-- AVAILABLE DATA --
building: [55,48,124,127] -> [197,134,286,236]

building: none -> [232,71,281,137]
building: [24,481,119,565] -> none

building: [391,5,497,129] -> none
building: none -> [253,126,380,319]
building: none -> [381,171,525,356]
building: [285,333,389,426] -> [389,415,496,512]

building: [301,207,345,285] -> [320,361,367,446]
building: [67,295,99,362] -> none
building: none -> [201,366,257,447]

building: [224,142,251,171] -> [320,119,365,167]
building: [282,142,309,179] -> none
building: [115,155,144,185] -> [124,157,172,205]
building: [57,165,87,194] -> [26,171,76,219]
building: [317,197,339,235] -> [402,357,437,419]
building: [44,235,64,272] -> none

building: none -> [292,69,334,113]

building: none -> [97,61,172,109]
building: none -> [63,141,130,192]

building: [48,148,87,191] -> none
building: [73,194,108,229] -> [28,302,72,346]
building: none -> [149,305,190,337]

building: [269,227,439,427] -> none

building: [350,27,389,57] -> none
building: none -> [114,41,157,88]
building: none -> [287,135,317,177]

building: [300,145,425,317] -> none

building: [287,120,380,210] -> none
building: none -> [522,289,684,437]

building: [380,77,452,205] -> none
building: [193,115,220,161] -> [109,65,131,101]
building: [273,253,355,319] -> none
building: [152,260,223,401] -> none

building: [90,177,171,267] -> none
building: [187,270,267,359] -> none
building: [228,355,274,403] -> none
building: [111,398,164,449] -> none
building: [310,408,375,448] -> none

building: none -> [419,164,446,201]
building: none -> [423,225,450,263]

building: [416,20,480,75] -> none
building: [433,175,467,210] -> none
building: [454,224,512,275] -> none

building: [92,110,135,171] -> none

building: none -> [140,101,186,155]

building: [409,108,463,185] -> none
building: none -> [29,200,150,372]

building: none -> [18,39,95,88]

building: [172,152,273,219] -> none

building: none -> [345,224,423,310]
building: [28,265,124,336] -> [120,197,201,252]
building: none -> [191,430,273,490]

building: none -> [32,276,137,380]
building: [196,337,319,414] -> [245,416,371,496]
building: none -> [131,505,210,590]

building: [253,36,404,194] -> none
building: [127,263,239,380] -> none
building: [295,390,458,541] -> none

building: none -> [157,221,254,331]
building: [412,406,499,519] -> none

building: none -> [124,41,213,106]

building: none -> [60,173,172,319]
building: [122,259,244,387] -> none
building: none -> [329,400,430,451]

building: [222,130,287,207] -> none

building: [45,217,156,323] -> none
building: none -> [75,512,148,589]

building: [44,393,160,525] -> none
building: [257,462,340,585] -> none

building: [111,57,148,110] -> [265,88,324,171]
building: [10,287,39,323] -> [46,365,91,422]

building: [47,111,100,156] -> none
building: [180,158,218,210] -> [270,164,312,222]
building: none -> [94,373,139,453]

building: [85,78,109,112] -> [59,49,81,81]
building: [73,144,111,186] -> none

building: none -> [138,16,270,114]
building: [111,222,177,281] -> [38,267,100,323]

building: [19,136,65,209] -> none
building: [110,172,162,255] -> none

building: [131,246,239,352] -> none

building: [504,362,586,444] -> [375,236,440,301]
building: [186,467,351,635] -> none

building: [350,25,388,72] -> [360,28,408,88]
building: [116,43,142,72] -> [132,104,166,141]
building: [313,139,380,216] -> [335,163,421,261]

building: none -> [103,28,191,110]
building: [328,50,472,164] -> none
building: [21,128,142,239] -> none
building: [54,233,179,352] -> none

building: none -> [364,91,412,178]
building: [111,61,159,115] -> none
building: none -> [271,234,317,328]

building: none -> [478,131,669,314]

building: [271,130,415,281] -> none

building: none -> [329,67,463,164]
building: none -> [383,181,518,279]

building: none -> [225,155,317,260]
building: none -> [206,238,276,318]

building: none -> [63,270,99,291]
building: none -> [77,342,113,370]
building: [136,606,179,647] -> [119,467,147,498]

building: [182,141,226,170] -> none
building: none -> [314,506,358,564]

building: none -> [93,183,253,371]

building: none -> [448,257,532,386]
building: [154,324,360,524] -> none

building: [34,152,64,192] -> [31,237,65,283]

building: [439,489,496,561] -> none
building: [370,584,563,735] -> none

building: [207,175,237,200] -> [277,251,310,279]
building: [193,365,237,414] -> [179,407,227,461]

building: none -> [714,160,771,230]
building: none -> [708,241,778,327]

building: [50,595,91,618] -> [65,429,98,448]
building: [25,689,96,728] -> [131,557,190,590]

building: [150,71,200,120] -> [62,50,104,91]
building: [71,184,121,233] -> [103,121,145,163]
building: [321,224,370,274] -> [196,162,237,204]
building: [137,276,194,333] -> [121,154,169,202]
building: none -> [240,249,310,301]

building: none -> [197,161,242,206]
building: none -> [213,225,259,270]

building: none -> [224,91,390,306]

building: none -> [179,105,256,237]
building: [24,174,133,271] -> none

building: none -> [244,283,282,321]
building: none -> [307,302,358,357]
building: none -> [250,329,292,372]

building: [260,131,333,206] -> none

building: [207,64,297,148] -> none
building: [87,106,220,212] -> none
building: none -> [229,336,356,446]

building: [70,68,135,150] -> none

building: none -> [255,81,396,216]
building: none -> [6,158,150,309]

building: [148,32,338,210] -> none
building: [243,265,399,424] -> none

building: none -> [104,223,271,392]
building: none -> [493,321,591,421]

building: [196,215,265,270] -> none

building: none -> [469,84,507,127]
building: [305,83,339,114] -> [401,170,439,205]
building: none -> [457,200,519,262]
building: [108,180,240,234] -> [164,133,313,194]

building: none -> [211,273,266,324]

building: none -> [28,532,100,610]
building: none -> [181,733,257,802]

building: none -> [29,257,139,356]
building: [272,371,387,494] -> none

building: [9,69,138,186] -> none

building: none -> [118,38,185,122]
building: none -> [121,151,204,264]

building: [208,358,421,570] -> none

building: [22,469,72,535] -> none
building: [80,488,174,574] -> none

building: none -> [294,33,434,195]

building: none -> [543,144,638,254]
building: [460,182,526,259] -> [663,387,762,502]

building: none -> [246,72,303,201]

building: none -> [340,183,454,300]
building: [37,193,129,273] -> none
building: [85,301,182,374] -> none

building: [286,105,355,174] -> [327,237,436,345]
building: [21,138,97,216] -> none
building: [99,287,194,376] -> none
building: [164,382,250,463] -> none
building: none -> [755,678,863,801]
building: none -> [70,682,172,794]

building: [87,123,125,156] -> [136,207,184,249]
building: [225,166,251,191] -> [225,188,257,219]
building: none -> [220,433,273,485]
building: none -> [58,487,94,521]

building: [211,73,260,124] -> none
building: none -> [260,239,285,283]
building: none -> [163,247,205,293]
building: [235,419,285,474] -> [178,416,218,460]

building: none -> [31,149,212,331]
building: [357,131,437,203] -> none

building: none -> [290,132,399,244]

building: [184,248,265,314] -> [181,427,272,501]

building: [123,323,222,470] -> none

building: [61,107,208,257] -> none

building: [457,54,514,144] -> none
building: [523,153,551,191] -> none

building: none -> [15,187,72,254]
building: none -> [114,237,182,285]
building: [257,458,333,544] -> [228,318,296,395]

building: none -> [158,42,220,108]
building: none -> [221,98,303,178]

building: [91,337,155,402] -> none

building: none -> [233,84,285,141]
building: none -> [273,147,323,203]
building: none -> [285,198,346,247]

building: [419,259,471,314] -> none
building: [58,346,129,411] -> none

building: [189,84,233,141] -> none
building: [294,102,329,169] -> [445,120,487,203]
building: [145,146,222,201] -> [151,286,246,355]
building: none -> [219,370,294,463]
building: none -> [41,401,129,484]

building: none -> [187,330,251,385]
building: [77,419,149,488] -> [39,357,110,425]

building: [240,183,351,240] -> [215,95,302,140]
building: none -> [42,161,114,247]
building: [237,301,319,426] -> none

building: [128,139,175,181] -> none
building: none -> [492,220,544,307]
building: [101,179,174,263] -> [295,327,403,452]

-- WORK TO BE COMPLETED --
Beginning with the line above that contains "building: none -> [340,183,454,300]", copy each line exactly up to and including the line that contains "building: [225,166,251,191] ->", and go no further.

-- RESULT --
building: none -> [340,183,454,300]
building: [37,193,129,273] -> none
building: [85,301,182,374] -> none

building: [286,105,355,174] -> [327,237,436,345]
building: [21,138,97,216] -> none
building: [99,287,194,376] -> none
building: [164,382,250,463] -> none
building: none -> [755,678,863,801]
building: none -> [70,682,172,794]

building: [87,123,125,156] -> [136,207,184,249]
building: [225,166,251,191] -> [225,188,257,219]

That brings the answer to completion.